***** Exercise input
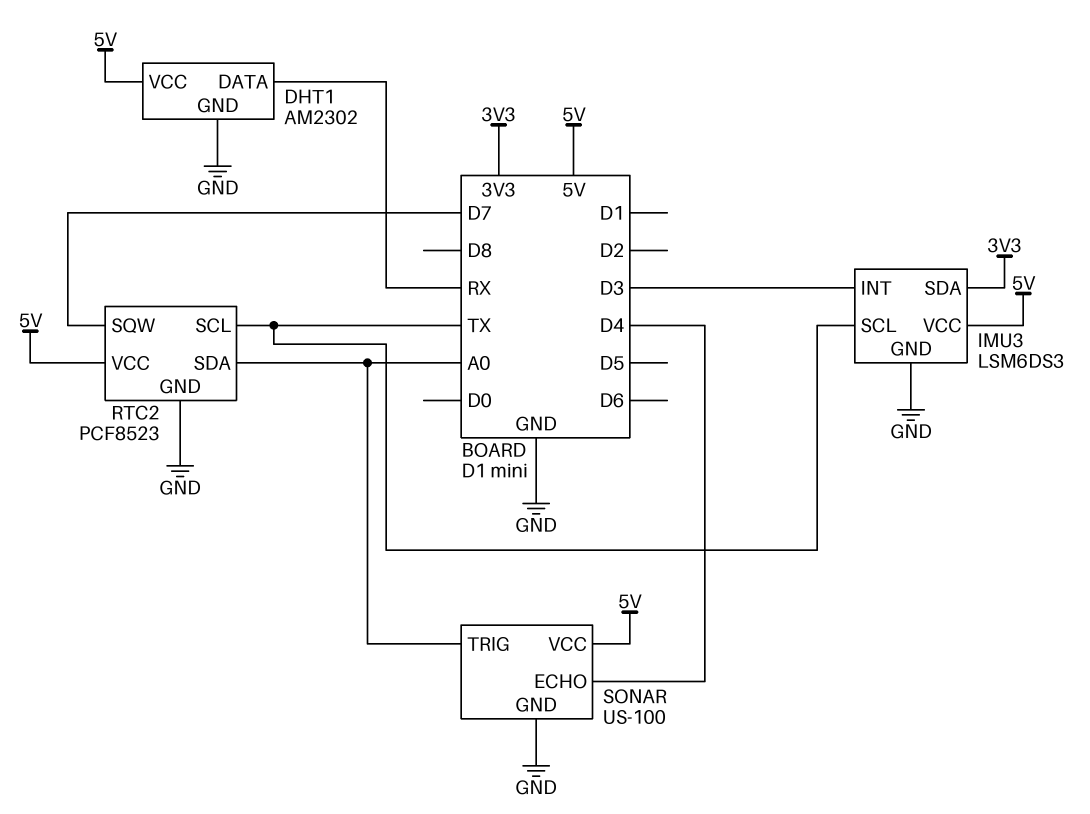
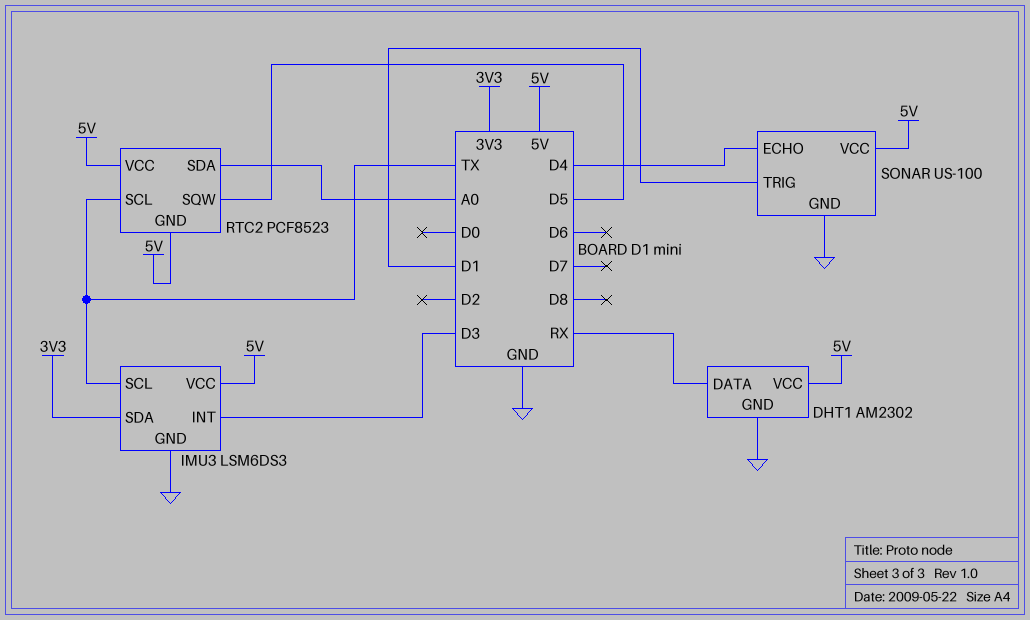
RTC2 pin GND: GND -> 5V
RTC2 pin SQW: D7 -> D5
SONAR pin TRIG: A0 -> D1

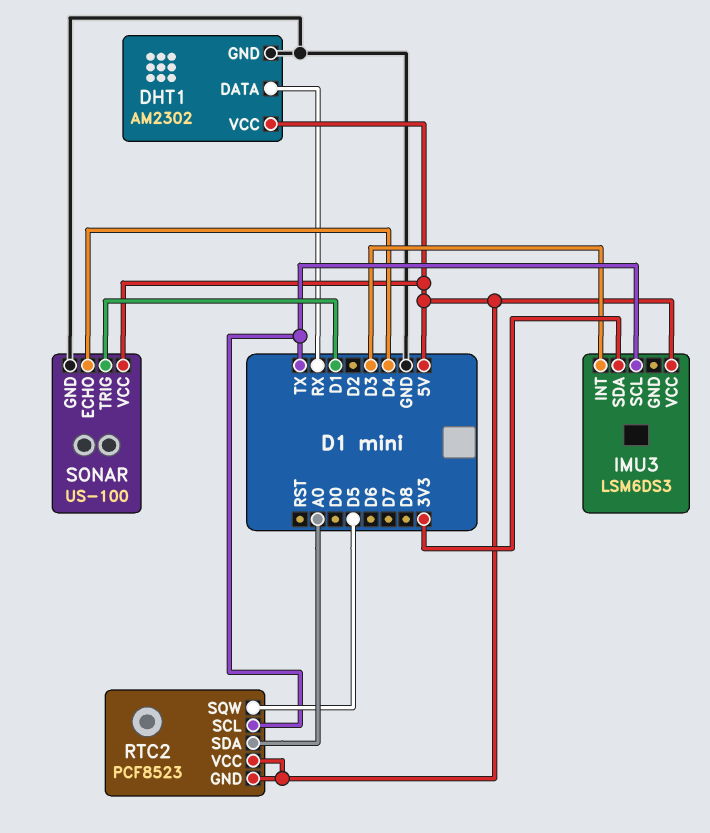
IMU3 pin GND: GND -> none

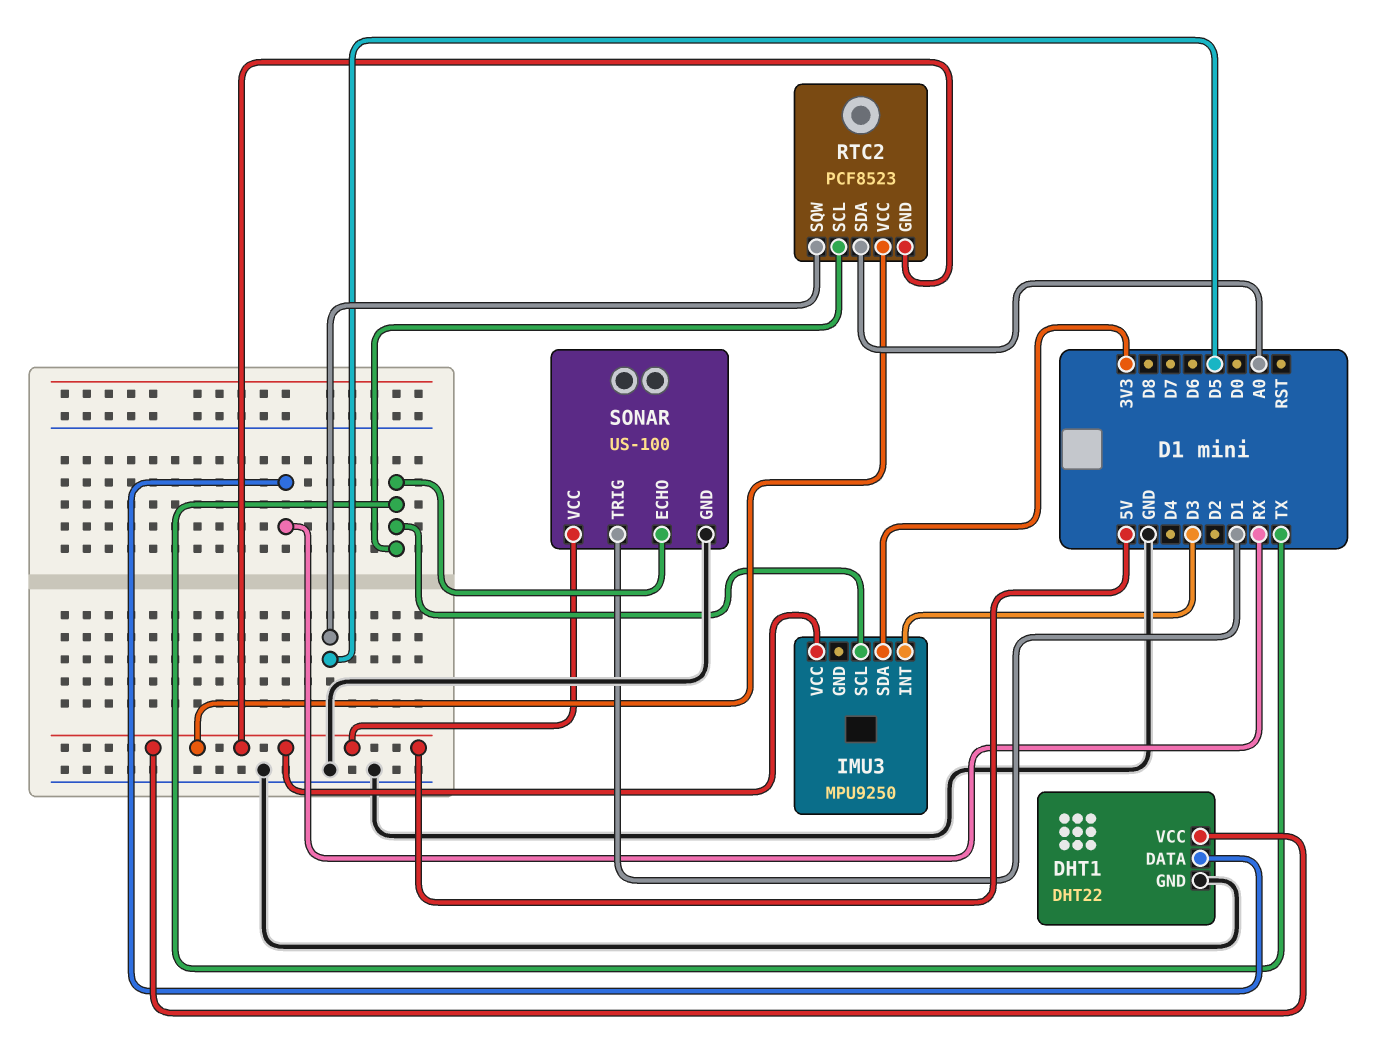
DHT1: AM2302 -> DHT22
IMU3: LSM6DS3 -> MPU9250
SONAR pin ECHO: D4 -> TX

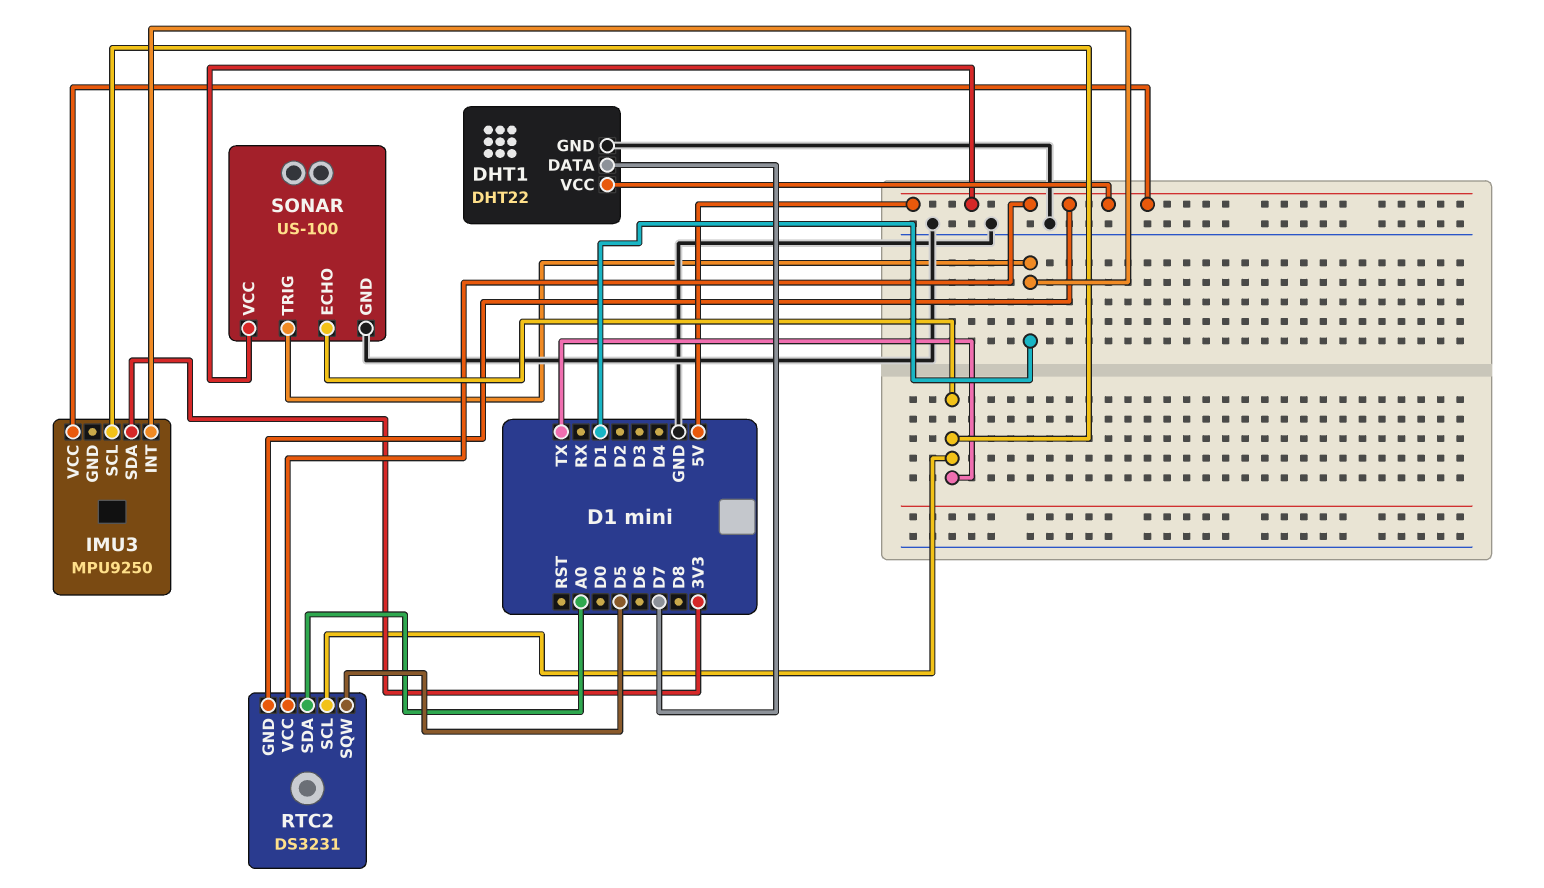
DHT1 pin DATA: RX -> D7
IMU3 pin INT: D3 -> D1
RTC2: PCF8523 -> DS3231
**********
▶ **Action item**: If the records include pictures, omit them and transcribe everything else exactly.

▶ **Result for this exercise**:
RTC2 pin GND: GND -> 5V
RTC2 pin SQW: D7 -> D5
SONAR pin TRIG: A0 -> D1

IMU3 pin GND: GND -> none

DHT1: AM2302 -> DHT22
IMU3: LSM6DS3 -> MPU9250
SONAR pin ECHO: D4 -> TX

DHT1 pin DATA: RX -> D7
IMU3 pin INT: D3 -> D1
RTC2: PCF8523 -> DS3231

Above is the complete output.